DATA TO EXAMINE =
• • • •
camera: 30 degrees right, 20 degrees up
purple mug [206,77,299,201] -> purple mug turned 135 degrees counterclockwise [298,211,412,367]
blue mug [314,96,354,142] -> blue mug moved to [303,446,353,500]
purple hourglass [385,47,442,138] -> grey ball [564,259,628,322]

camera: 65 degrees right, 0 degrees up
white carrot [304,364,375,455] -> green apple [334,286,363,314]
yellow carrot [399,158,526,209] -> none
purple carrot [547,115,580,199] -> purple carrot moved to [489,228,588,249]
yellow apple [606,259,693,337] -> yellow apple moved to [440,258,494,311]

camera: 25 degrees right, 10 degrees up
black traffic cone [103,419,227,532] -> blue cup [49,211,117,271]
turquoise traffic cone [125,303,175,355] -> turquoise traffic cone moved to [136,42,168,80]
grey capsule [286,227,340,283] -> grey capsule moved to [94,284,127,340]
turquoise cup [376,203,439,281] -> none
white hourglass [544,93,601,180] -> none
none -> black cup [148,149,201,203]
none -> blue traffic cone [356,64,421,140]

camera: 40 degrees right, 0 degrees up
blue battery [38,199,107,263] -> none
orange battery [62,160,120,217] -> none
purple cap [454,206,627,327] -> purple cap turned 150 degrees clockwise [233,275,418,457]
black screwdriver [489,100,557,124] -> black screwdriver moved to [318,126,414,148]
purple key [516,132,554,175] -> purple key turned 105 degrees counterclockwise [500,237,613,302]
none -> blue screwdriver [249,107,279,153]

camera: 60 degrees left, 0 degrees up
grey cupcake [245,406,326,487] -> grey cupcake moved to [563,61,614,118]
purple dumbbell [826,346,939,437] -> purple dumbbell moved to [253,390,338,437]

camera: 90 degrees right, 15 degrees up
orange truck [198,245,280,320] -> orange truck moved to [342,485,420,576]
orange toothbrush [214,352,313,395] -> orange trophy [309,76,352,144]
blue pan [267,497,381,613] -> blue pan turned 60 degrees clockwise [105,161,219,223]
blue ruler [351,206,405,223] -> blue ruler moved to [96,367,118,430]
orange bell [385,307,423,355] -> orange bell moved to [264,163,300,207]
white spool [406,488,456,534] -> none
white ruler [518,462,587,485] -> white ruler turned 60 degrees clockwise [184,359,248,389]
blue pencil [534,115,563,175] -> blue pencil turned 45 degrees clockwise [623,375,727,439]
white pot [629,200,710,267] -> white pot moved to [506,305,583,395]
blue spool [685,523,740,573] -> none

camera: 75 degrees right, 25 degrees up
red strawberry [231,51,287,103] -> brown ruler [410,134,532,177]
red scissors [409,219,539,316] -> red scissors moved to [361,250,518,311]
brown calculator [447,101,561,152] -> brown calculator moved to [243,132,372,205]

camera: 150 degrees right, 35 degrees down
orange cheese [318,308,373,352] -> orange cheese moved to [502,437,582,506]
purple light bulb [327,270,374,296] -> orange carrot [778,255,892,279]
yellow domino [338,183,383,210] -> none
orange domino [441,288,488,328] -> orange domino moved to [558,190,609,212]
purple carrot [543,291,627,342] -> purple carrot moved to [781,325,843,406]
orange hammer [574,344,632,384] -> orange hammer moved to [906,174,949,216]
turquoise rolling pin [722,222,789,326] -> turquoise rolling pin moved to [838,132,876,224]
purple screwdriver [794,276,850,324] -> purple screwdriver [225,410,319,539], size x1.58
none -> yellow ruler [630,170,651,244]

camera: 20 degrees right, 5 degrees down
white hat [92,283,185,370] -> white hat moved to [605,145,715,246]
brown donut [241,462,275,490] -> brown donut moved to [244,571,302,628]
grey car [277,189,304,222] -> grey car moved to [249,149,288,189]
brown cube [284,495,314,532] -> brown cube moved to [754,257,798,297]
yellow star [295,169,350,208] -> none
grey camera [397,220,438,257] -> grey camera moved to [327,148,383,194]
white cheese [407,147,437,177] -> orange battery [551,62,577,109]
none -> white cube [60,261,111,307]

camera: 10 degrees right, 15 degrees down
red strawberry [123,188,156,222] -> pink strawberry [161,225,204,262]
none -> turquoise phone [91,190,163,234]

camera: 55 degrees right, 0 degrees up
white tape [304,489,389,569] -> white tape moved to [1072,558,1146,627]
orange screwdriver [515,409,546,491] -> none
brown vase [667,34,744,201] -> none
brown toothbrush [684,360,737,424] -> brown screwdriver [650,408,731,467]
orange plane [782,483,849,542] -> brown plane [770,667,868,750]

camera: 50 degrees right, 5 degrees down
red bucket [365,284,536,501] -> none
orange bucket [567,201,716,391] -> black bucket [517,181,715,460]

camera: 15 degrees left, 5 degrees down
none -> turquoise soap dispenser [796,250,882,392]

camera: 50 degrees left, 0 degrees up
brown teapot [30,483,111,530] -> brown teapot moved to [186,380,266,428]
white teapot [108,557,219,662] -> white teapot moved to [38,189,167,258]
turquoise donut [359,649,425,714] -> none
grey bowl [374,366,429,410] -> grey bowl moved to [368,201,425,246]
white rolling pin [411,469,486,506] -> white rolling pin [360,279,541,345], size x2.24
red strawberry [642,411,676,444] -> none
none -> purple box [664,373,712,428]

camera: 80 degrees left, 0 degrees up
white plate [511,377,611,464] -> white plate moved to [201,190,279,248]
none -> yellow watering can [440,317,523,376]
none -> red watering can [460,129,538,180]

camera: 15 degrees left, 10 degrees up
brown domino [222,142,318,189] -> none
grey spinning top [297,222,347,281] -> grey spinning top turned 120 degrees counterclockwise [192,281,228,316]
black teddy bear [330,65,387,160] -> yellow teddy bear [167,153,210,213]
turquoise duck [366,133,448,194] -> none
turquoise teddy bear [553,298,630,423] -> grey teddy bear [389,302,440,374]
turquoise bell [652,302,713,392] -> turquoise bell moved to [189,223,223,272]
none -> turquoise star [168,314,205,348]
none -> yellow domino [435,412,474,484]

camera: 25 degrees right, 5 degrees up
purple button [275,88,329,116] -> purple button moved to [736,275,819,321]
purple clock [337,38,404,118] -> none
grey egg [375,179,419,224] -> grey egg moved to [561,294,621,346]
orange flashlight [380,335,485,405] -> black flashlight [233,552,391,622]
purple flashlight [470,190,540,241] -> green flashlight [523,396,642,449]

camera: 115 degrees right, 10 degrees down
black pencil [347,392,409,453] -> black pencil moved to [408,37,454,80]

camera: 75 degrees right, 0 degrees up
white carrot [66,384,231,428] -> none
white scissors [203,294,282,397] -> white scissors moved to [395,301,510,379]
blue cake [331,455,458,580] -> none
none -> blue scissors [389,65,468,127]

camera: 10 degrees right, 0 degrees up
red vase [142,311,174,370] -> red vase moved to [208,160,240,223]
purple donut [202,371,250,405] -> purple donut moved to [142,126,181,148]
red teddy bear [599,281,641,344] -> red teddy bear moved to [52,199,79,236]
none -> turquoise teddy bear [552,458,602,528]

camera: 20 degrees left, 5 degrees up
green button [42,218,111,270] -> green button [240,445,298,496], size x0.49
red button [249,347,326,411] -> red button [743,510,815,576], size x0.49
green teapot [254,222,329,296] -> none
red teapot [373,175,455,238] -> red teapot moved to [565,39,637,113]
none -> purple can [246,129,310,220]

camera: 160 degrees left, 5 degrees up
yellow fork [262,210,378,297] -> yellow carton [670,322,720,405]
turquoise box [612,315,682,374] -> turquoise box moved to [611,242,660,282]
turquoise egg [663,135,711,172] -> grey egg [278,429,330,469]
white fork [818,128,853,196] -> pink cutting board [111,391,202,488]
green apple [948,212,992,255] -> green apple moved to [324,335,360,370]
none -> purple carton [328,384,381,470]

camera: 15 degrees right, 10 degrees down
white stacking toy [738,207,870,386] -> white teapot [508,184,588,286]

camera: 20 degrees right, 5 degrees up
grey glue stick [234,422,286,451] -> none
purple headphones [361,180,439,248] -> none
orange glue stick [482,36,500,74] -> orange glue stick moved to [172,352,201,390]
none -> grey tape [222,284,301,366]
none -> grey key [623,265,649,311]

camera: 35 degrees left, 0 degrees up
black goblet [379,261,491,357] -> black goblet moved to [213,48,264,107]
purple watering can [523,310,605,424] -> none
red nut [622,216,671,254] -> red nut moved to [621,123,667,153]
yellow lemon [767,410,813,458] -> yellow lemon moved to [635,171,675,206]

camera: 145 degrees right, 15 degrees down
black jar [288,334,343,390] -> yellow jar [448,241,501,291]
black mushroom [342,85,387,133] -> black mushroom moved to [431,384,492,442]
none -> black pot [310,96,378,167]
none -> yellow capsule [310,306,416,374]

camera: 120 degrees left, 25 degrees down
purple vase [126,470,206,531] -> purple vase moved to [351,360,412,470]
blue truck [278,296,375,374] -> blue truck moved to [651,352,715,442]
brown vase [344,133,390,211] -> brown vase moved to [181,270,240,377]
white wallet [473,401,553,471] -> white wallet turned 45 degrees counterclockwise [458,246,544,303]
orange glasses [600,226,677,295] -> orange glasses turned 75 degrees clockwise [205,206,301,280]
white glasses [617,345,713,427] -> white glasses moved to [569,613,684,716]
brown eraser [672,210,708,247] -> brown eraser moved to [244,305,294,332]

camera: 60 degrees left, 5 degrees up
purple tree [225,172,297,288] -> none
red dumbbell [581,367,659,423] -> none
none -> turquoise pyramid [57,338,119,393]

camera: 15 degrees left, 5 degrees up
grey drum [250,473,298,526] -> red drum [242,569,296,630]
• • • •
TASK DESCRIPTION =
Where does the word "star" appear in the listing? List each line that holds it.

ANSWER TO THE EXERCISE =
yellow star [295,169,350,208] -> none
none -> turquoise star [168,314,205,348]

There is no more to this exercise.